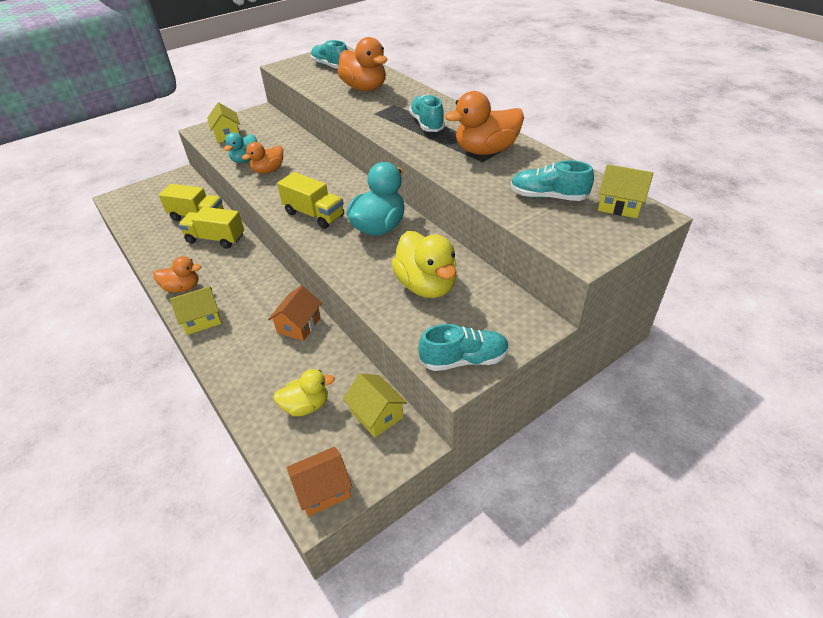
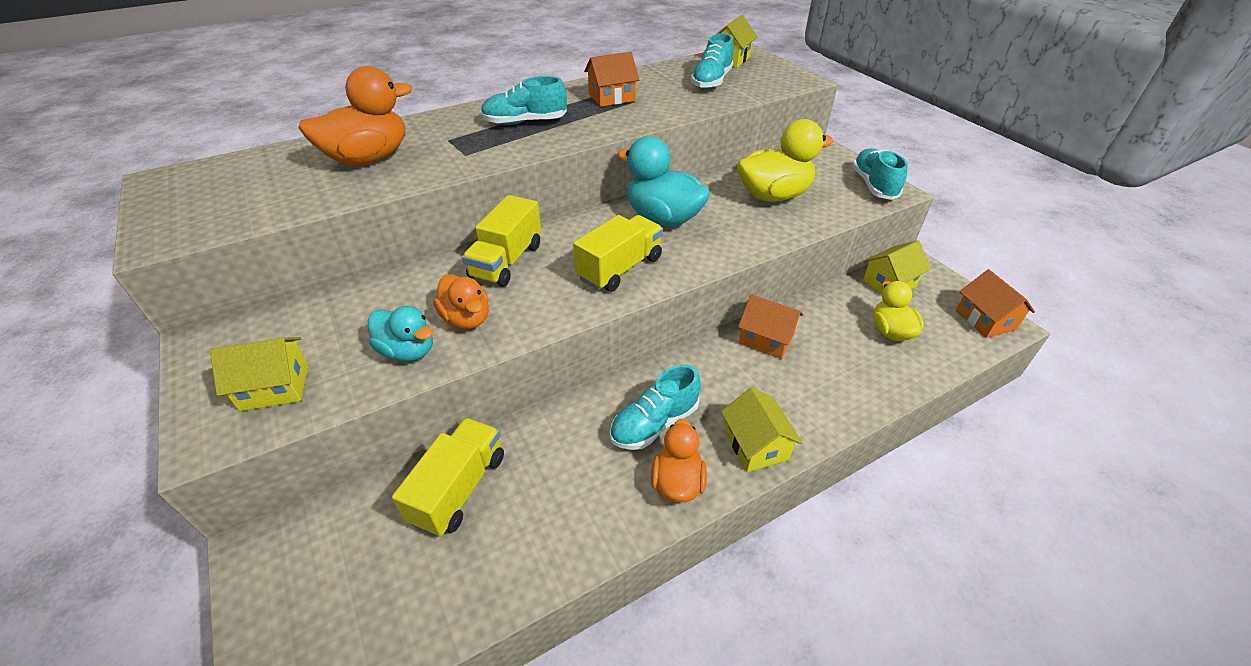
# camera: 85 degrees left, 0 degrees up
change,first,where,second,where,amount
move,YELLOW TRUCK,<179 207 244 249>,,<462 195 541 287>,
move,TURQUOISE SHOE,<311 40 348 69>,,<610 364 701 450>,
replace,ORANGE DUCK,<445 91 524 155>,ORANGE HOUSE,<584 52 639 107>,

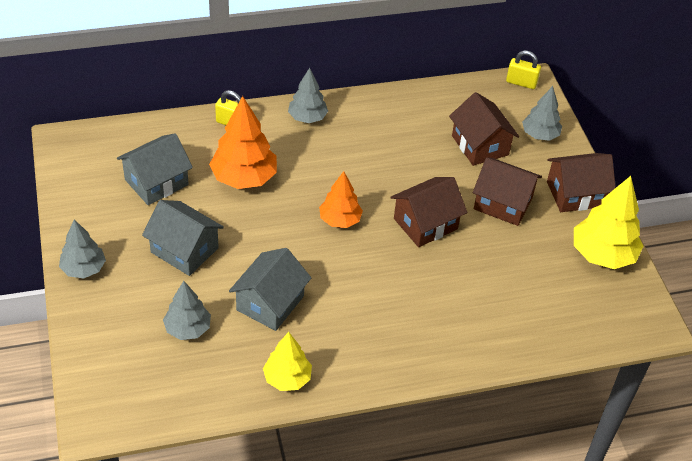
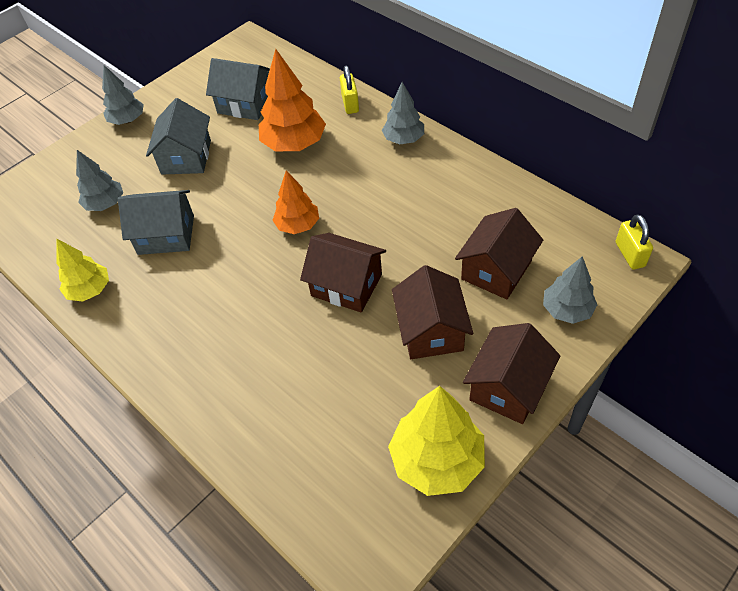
# camera: 65 degrees right, 5 degrees up
change,first,where,second,where,amount
rotate,BROWN HOUSE,<547 153 616 212>,,<463 323 560 424>,75 degrees clockwise

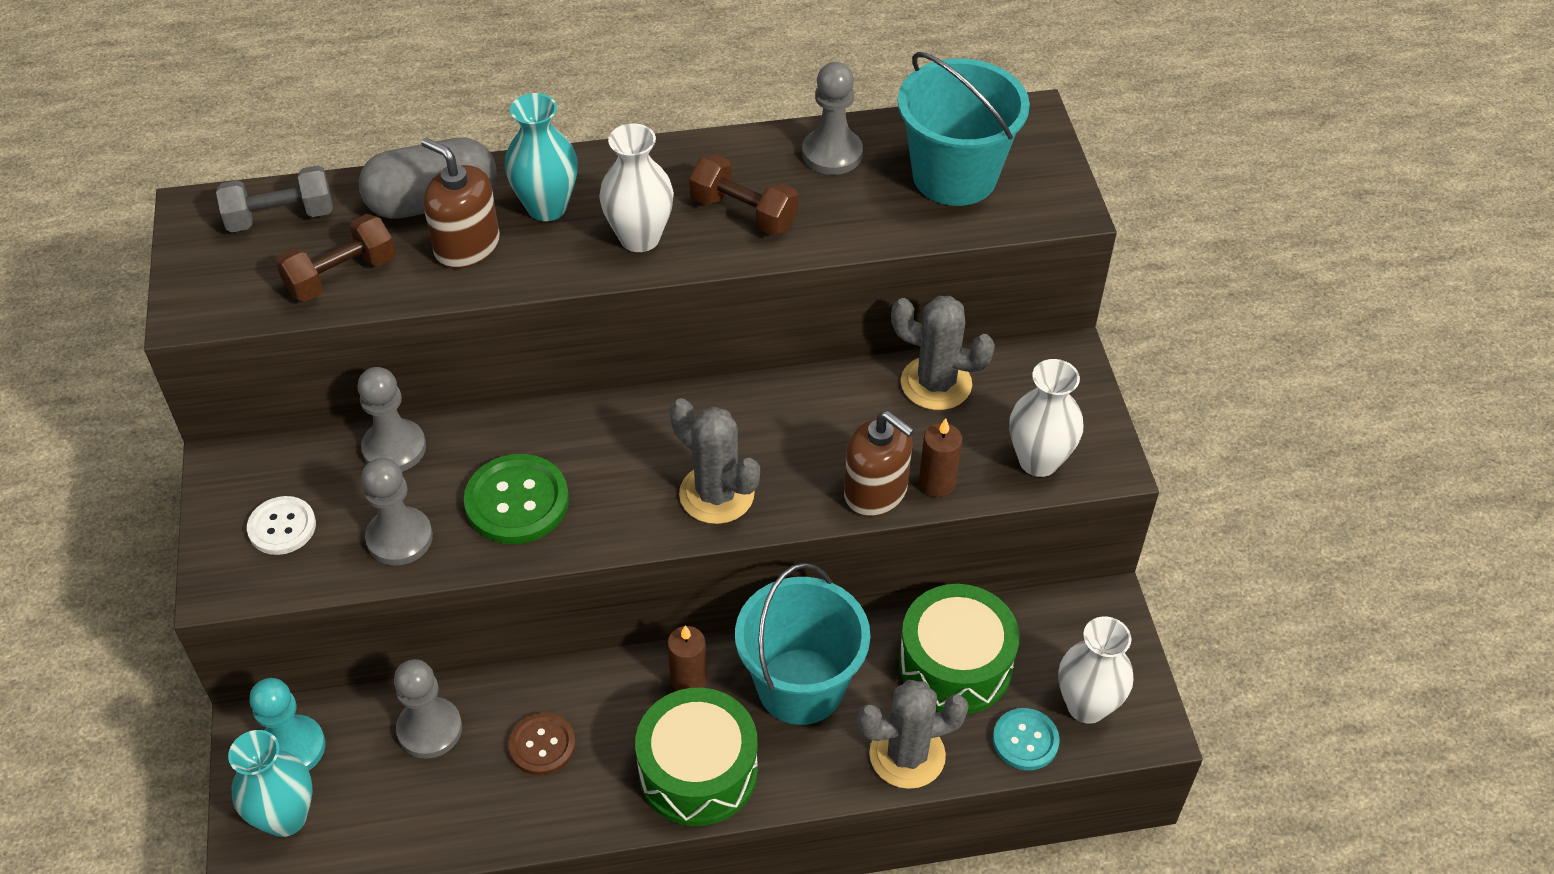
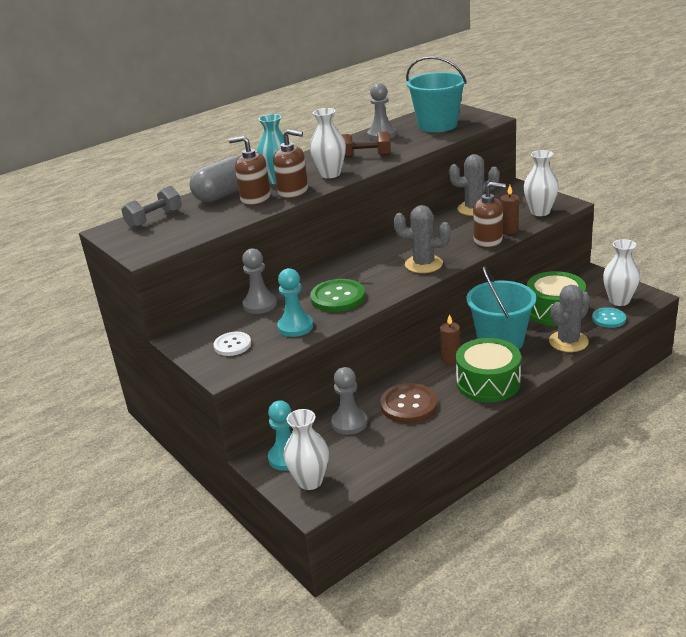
# camera: 25 degrees left, 20 degrees down
change,first,where,second,where,amount
recolor,TURQUOISE VASE,<228 730 313 837>,WHITE VASE,<284 409 329 490>,
delete,BROWN DUMBBELL,<275 214 396 302>,,,
recolor,GREY PAWN,<361 458 433 566>,TURQUOISE PAWN,<277 268 313 337>,
resize,BROWN BUTTON,<509 713 576 776>,,<380 383 438 423>,x1.57
insert,,,BROWN SOAP DISPENSER,<273 129 308 199>,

### How to complete this task:
Starting at the line that contains "delete,BROWN DUMBBELL,<275 214", retype each remaining line of the records exactly; that line and the last line are both included.

### Answer for this exercise:
delete,BROWN DUMBBELL,<275 214 396 302>,,,
recolor,GREY PAWN,<361 458 433 566>,TURQUOISE PAWN,<277 268 313 337>,
resize,BROWN BUTTON,<509 713 576 776>,,<380 383 438 423>,x1.57
insert,,,BROWN SOAP DISPENSER,<273 129 308 199>,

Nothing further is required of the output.